= WORK TASK =
The data are to be restated in full, exactly as presented.
====== RECORDS FOR THIS TASK ======
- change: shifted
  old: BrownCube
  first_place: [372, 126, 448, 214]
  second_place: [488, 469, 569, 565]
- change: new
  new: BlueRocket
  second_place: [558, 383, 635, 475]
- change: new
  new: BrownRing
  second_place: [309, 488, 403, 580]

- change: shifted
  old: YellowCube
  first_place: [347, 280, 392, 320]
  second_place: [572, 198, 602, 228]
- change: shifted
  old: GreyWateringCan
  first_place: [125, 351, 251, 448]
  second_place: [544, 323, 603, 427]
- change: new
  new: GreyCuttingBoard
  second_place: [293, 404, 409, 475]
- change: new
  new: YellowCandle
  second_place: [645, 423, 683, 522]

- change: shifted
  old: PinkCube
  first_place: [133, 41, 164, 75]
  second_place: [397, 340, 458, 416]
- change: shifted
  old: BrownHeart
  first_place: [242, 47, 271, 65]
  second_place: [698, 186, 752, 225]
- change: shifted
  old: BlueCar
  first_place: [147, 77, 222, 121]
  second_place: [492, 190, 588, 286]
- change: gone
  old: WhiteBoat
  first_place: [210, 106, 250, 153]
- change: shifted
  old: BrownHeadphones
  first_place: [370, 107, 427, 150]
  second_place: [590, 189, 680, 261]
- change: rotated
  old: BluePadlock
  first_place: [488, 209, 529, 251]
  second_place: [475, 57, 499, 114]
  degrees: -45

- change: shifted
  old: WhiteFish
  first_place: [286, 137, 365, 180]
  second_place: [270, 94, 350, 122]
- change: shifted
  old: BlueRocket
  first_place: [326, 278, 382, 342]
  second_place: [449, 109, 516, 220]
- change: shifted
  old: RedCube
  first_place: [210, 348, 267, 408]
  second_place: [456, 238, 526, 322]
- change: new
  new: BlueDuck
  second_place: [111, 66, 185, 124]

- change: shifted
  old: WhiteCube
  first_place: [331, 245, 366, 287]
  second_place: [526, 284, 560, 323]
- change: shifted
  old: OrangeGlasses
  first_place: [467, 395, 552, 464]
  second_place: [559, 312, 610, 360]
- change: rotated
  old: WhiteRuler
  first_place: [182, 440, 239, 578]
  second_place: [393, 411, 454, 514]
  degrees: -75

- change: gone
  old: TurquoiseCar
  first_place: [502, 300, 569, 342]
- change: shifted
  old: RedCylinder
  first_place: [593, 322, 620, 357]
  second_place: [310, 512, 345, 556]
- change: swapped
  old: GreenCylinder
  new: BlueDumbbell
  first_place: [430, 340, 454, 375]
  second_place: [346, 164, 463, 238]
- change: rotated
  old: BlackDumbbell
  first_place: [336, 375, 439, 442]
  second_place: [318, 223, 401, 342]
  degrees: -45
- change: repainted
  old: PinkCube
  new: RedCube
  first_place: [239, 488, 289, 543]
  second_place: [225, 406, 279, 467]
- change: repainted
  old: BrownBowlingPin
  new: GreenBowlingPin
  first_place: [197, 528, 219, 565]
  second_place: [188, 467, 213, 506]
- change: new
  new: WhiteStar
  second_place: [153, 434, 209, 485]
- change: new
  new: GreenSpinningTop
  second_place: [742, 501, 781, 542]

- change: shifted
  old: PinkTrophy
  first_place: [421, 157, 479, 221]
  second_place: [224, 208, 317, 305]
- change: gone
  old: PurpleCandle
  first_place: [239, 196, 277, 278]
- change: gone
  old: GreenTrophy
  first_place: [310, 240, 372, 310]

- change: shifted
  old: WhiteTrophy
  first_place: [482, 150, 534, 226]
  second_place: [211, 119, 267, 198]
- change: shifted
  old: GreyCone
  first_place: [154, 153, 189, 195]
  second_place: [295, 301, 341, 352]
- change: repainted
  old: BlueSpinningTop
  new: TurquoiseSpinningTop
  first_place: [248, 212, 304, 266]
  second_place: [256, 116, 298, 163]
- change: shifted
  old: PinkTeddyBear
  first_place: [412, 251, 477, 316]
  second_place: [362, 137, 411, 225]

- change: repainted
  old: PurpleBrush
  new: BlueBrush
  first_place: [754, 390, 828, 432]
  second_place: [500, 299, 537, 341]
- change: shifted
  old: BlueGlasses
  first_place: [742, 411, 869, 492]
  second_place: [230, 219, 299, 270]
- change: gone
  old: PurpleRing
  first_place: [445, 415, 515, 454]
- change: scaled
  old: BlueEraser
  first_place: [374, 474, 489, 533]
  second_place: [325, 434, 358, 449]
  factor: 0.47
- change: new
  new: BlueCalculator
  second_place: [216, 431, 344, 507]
======
= ANSWER AREA =
- change: shifted
  old: BrownCube
  first_place: [372, 126, 448, 214]
  second_place: [488, 469, 569, 565]
- change: new
  new: BlueRocket
  second_place: [558, 383, 635, 475]
- change: new
  new: BrownRing
  second_place: [309, 488, 403, 580]

- change: shifted
  old: YellowCube
  first_place: [347, 280, 392, 320]
  second_place: [572, 198, 602, 228]
- change: shifted
  old: GreyWateringCan
  first_place: [125, 351, 251, 448]
  second_place: [544, 323, 603, 427]
- change: new
  new: GreyCuttingBoard
  second_place: [293, 404, 409, 475]
- change: new
  new: YellowCandle
  second_place: [645, 423, 683, 522]

- change: shifted
  old: PinkCube
  first_place: [133, 41, 164, 75]
  second_place: [397, 340, 458, 416]
- change: shifted
  old: BrownHeart
  first_place: [242, 47, 271, 65]
  second_place: [698, 186, 752, 225]
- change: shifted
  old: BlueCar
  first_place: [147, 77, 222, 121]
  second_place: [492, 190, 588, 286]
- change: gone
  old: WhiteBoat
  first_place: [210, 106, 250, 153]
- change: shifted
  old: BrownHeadphones
  first_place: [370, 107, 427, 150]
  second_place: [590, 189, 680, 261]
- change: rotated
  old: BluePadlock
  first_place: [488, 209, 529, 251]
  second_place: [475, 57, 499, 114]
  degrees: -45

- change: shifted
  old: WhiteFish
  first_place: [286, 137, 365, 180]
  second_place: [270, 94, 350, 122]
- change: shifted
  old: BlueRocket
  first_place: [326, 278, 382, 342]
  second_place: [449, 109, 516, 220]
- change: shifted
  old: RedCube
  first_place: [210, 348, 267, 408]
  second_place: [456, 238, 526, 322]
- change: new
  new: BlueDuck
  second_place: [111, 66, 185, 124]

- change: shifted
  old: WhiteCube
  first_place: [331, 245, 366, 287]
  second_place: [526, 284, 560, 323]
- change: shifted
  old: OrangeGlasses
  first_place: [467, 395, 552, 464]
  second_place: [559, 312, 610, 360]
- change: rotated
  old: WhiteRuler
  first_place: [182, 440, 239, 578]
  second_place: [393, 411, 454, 514]
  degrees: -75

- change: gone
  old: TurquoiseCar
  first_place: [502, 300, 569, 342]
- change: shifted
  old: RedCylinder
  first_place: [593, 322, 620, 357]
  second_place: [310, 512, 345, 556]
- change: swapped
  old: GreenCylinder
  new: BlueDumbbell
  first_place: [430, 340, 454, 375]
  second_place: [346, 164, 463, 238]
- change: rotated
  old: BlackDumbbell
  first_place: [336, 375, 439, 442]
  second_place: [318, 223, 401, 342]
  degrees: -45
- change: repainted
  old: PinkCube
  new: RedCube
  first_place: [239, 488, 289, 543]
  second_place: [225, 406, 279, 467]
- change: repainted
  old: BrownBowlingPin
  new: GreenBowlingPin
  first_place: [197, 528, 219, 565]
  second_place: [188, 467, 213, 506]
- change: new
  new: WhiteStar
  second_place: [153, 434, 209, 485]
- change: new
  new: GreenSpinningTop
  second_place: [742, 501, 781, 542]

- change: shifted
  old: PinkTrophy
  first_place: [421, 157, 479, 221]
  second_place: [224, 208, 317, 305]
- change: gone
  old: PurpleCandle
  first_place: [239, 196, 277, 278]
- change: gone
  old: GreenTrophy
  first_place: [310, 240, 372, 310]

- change: shifted
  old: WhiteTrophy
  first_place: [482, 150, 534, 226]
  second_place: [211, 119, 267, 198]
- change: shifted
  old: GreyCone
  first_place: [154, 153, 189, 195]
  second_place: [295, 301, 341, 352]
- change: repainted
  old: BlueSpinningTop
  new: TurquoiseSpinningTop
  first_place: [248, 212, 304, 266]
  second_place: [256, 116, 298, 163]
- change: shifted
  old: PinkTeddyBear
  first_place: [412, 251, 477, 316]
  second_place: [362, 137, 411, 225]

- change: repainted
  old: PurpleBrush
  new: BlueBrush
  first_place: [754, 390, 828, 432]
  second_place: [500, 299, 537, 341]
- change: shifted
  old: BlueGlasses
  first_place: [742, 411, 869, 492]
  second_place: [230, 219, 299, 270]
- change: gone
  old: PurpleRing
  first_place: [445, 415, 515, 454]
- change: scaled
  old: BlueEraser
  first_place: [374, 474, 489, 533]
  second_place: [325, 434, 358, 449]
  factor: 0.47
- change: new
  new: BlueCalculator
  second_place: [216, 431, 344, 507]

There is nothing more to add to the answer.